# Your task
In the material below, find the line with "red wallet: [398,542,462,596]" and the line with "yellow spinning top: [300,277,371,347]", then output both and every line between them exactly, omitting pictures.

# Supplied material
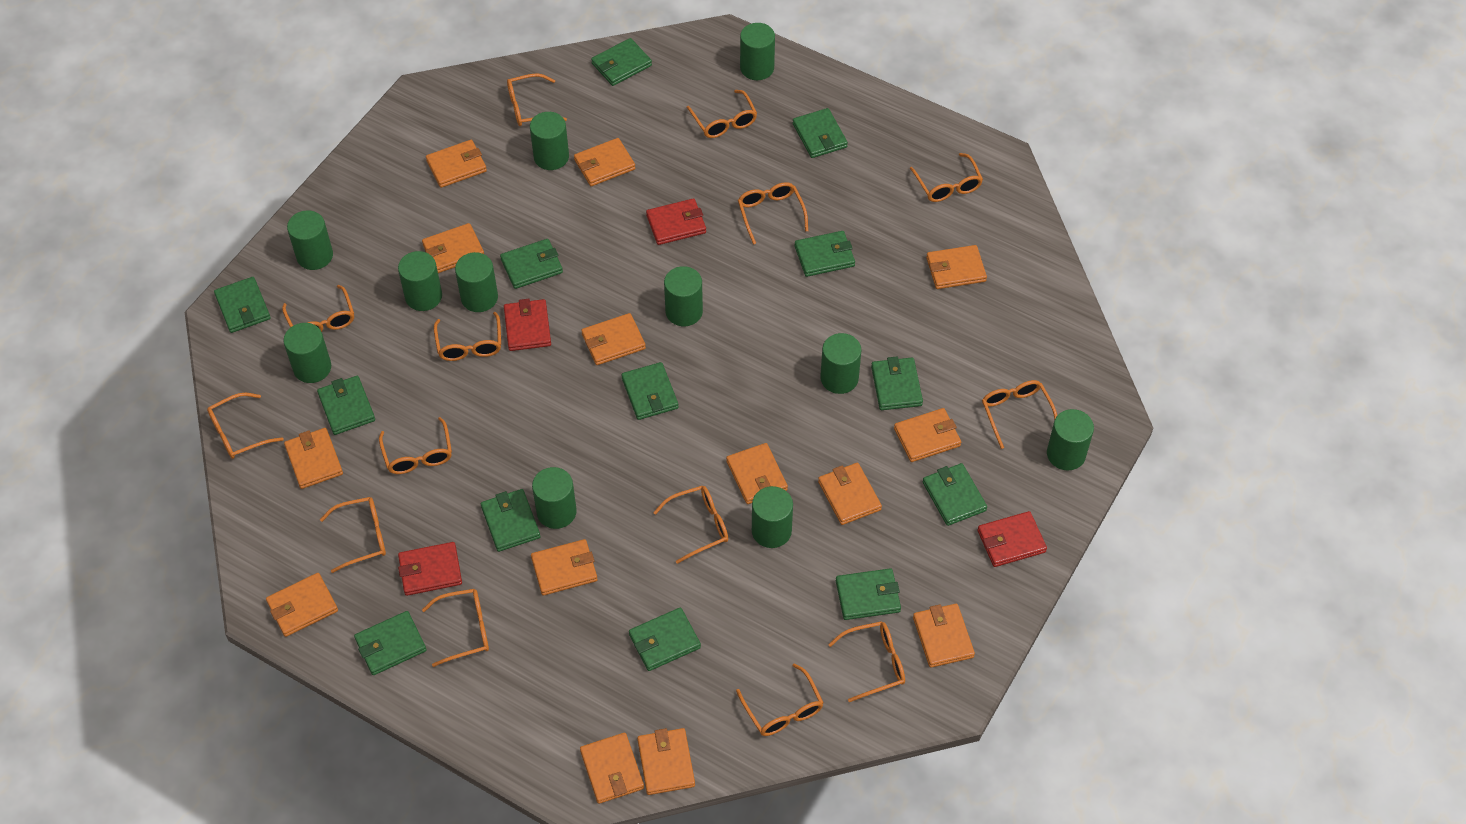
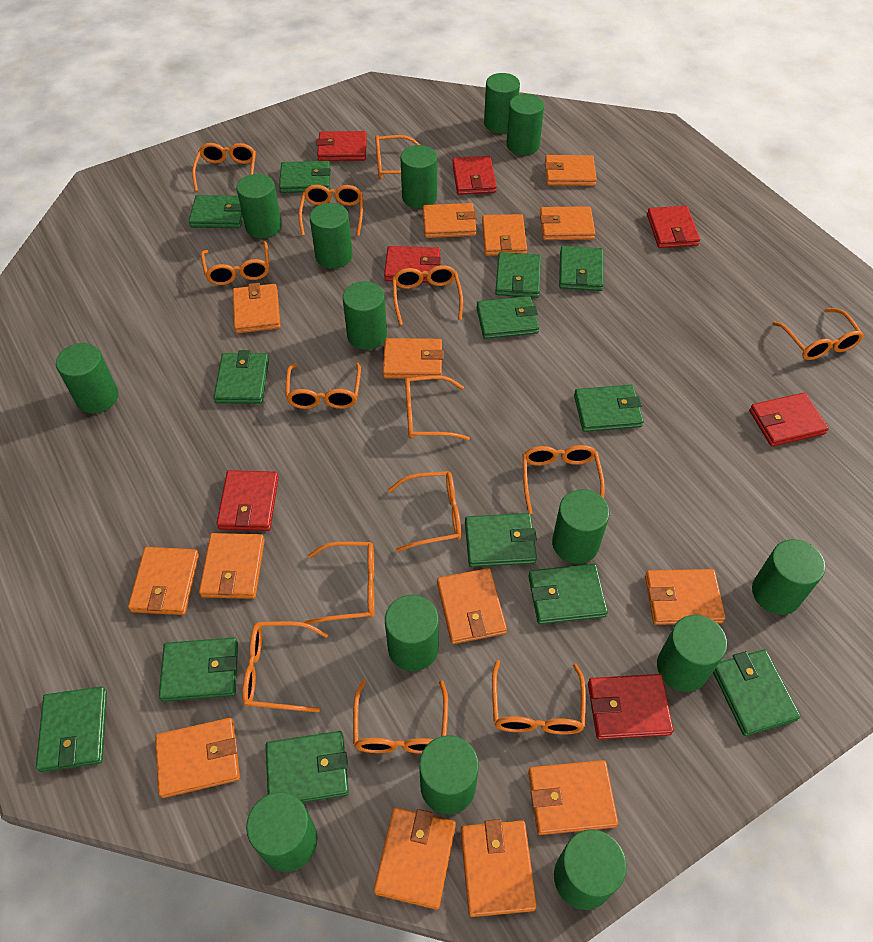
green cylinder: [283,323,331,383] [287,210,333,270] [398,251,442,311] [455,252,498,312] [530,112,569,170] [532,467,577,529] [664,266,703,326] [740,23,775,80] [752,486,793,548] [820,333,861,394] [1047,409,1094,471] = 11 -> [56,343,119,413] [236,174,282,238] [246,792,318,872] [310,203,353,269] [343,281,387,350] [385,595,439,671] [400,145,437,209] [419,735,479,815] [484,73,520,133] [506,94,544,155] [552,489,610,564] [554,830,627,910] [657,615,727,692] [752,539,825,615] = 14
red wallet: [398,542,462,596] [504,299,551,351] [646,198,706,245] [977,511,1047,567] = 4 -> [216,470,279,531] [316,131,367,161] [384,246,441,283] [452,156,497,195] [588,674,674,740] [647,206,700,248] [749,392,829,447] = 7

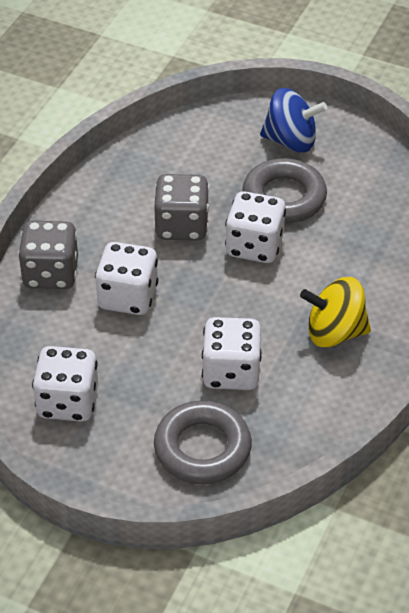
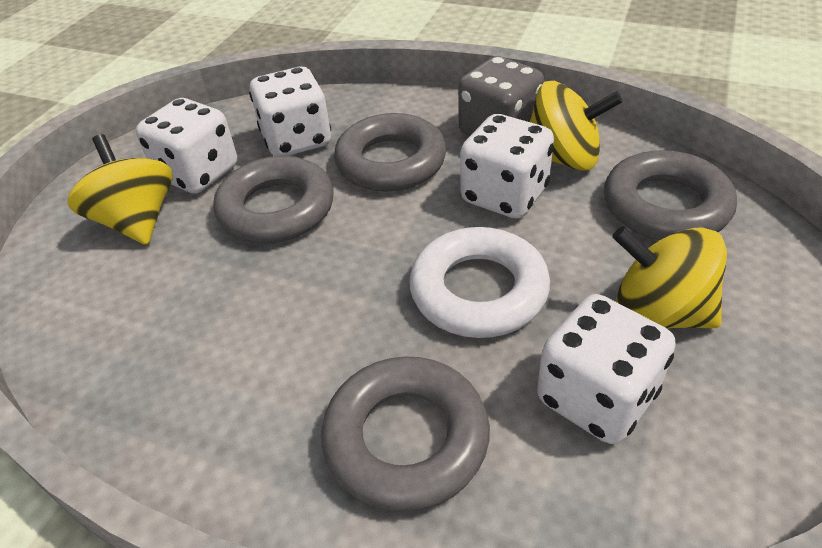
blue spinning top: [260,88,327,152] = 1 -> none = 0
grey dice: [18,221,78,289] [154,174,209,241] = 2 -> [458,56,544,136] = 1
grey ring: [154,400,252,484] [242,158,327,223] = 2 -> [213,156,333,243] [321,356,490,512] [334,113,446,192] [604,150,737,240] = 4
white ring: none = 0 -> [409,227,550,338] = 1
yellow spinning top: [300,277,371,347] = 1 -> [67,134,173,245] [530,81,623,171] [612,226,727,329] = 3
--
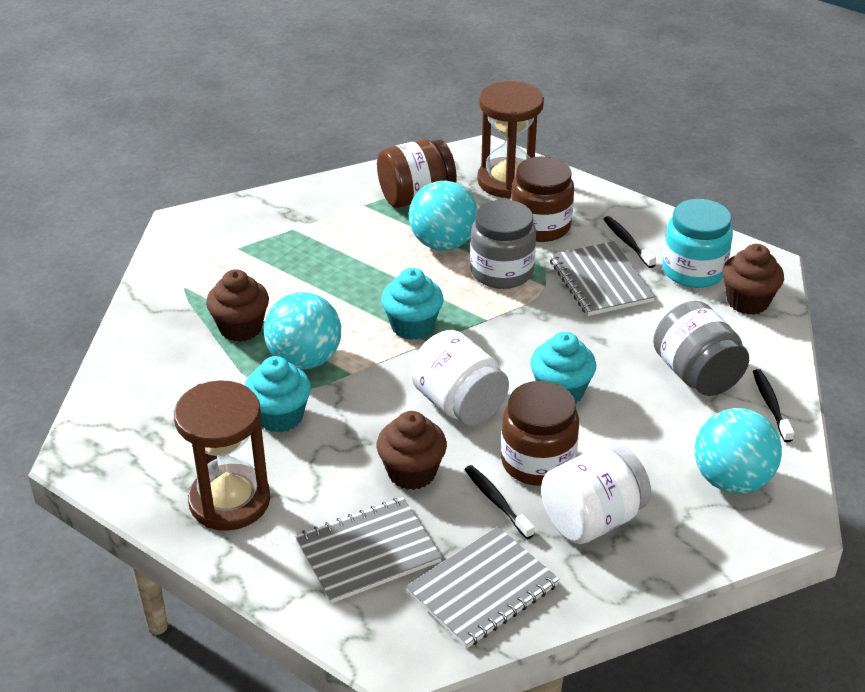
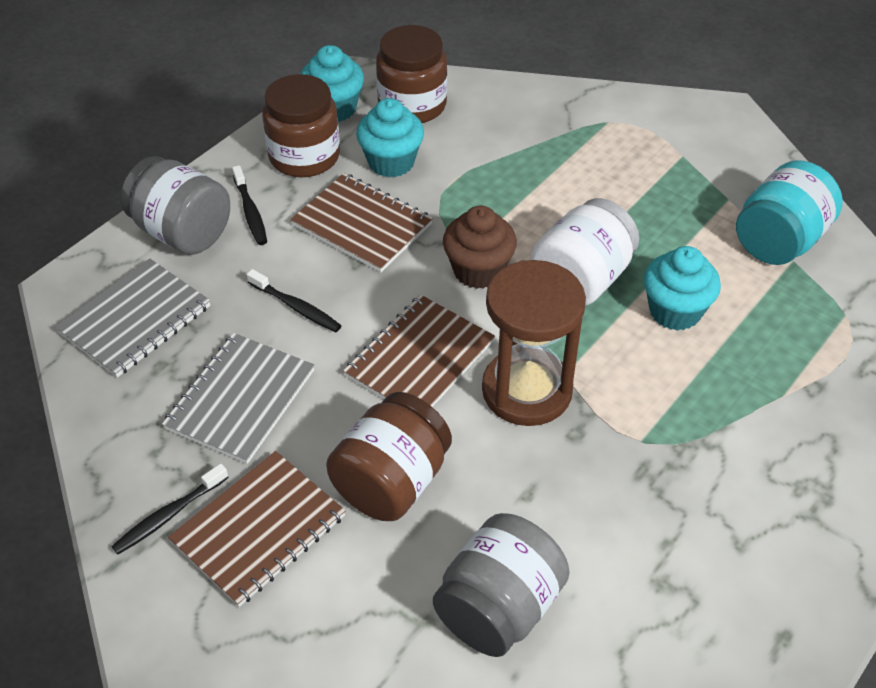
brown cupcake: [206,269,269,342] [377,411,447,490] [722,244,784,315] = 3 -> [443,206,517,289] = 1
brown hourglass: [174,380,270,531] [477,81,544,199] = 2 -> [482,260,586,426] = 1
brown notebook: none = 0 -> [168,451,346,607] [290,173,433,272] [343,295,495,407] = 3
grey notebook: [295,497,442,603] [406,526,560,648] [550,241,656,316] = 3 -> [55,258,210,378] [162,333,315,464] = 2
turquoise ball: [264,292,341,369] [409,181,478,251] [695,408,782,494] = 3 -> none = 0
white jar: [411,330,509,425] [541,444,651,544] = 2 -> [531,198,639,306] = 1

# Response
red wallet: [398,542,462,596] [504,299,551,351] [646,198,706,245] [977,511,1047,567] = 4 -> [216,470,279,531] [316,131,367,161] [384,246,441,283] [452,156,497,195] [588,674,674,740] [647,206,700,248] [749,392,829,447] = 7

blue spinning top: [260,88,327,152] = 1 -> none = 0
grey dice: [18,221,78,289] [154,174,209,241] = 2 -> [458,56,544,136] = 1
grey ring: [154,400,252,484] [242,158,327,223] = 2 -> [213,156,333,243] [321,356,490,512] [334,113,446,192] [604,150,737,240] = 4
white ring: none = 0 -> [409,227,550,338] = 1
yellow spinning top: [300,277,371,347] = 1 -> [67,134,173,245] [530,81,623,171] [612,226,727,329] = 3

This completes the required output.